• What needs to be done:
When you copy the records that follow, please keep every word exactly as it is and leave out the pictures.

• Given data:
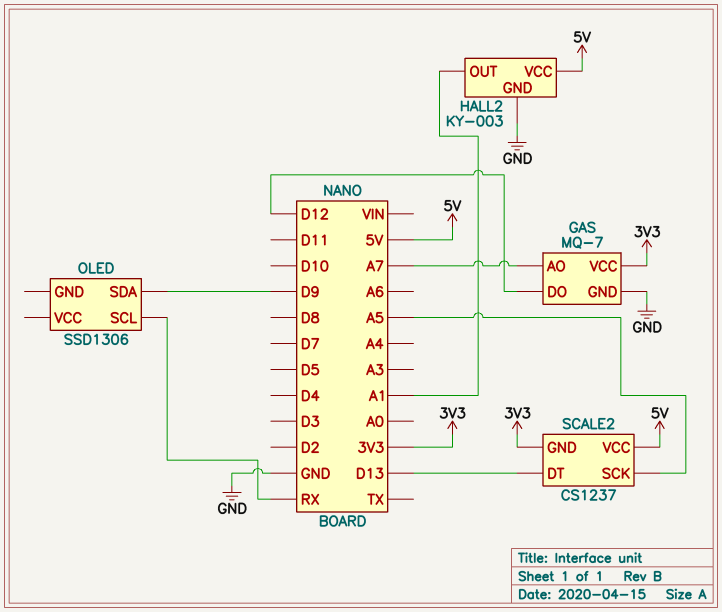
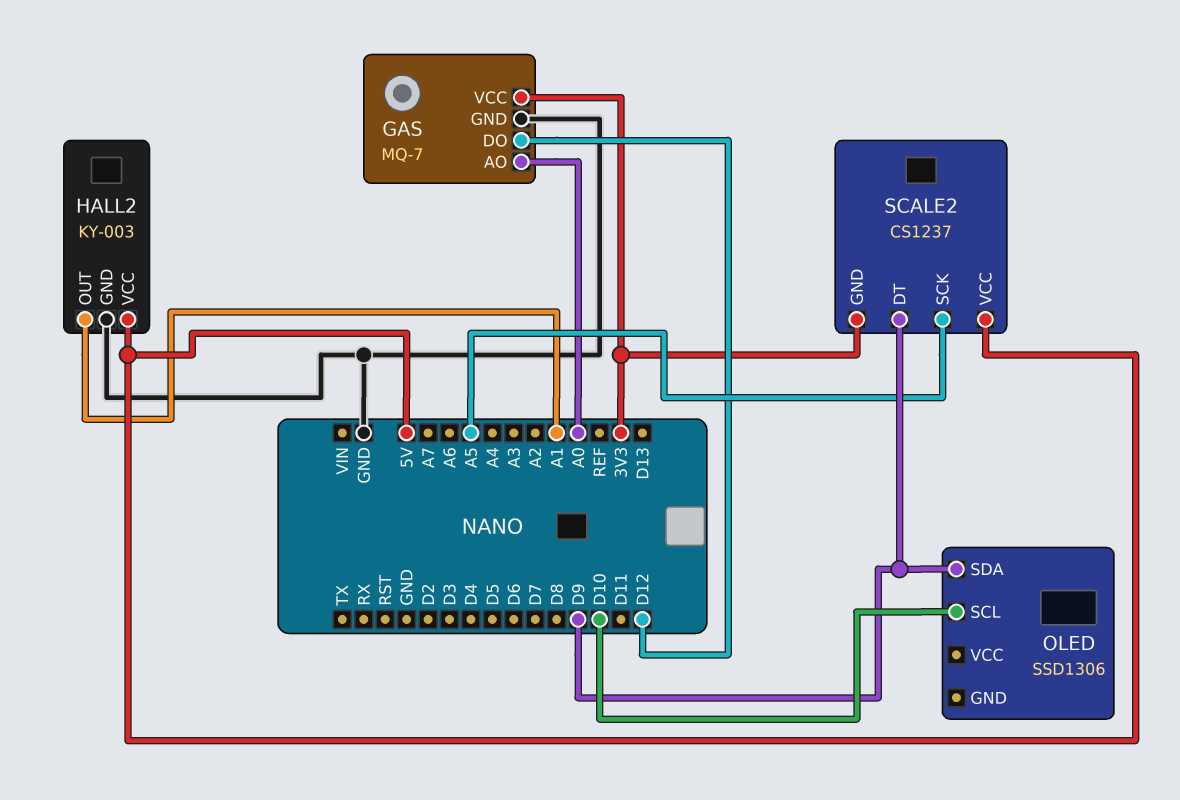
GAS pin AO: A7 -> A0
OLED pin SCL: RX -> D10
SCALE2 pin DT: D13 -> D9

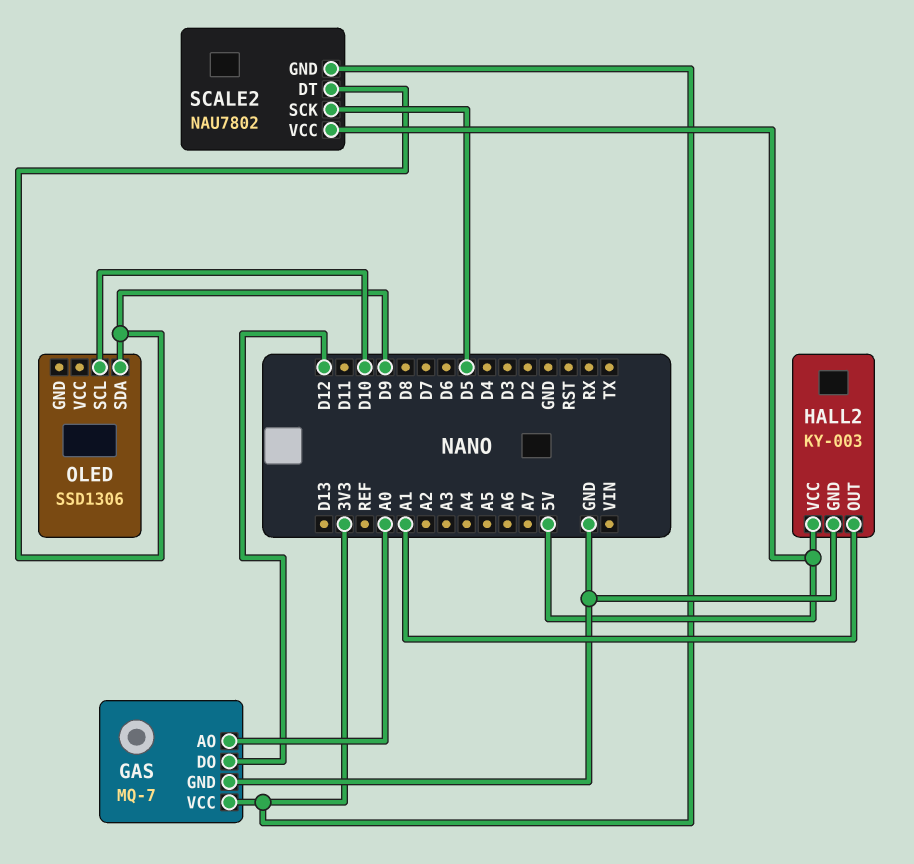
SCALE2: CS1237 -> NAU7802
SCALE2 pin SCK: A5 -> D5

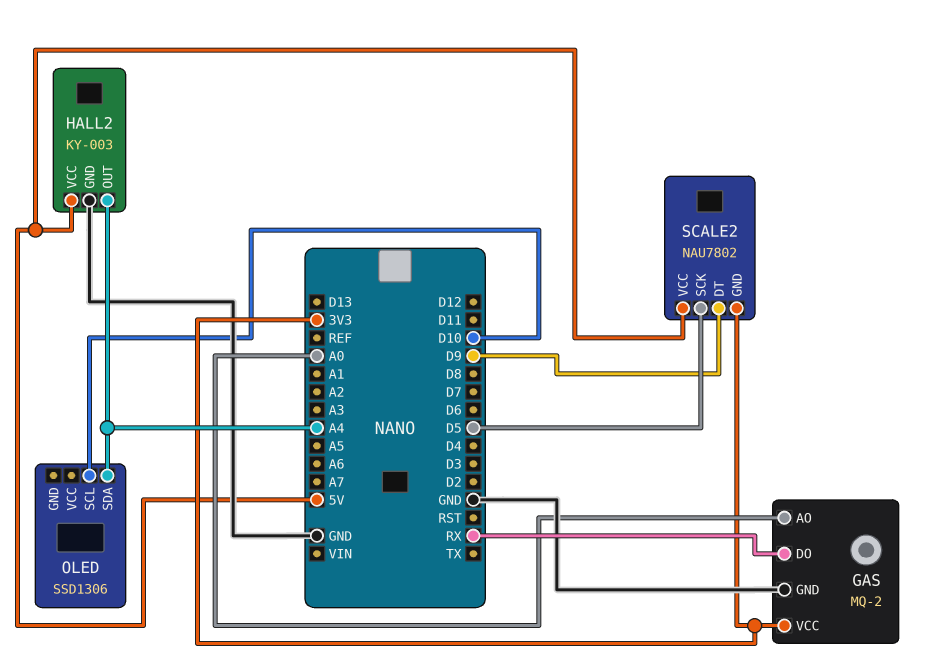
GAS: MQ-7 -> MQ-2
GAS pin DO: D12 -> RX
HALL2 pin OUT: A1 -> A4
OLED pin SDA: D9 -> A4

• Task response:
GAS pin AO: A7 -> A0
OLED pin SCL: RX -> D10
SCALE2 pin DT: D13 -> D9

SCALE2: CS1237 -> NAU7802
SCALE2 pin SCK: A5 -> D5

GAS: MQ-7 -> MQ-2
GAS pin DO: D12 -> RX
HALL2 pin OUT: A1 -> A4
OLED pin SDA: D9 -> A4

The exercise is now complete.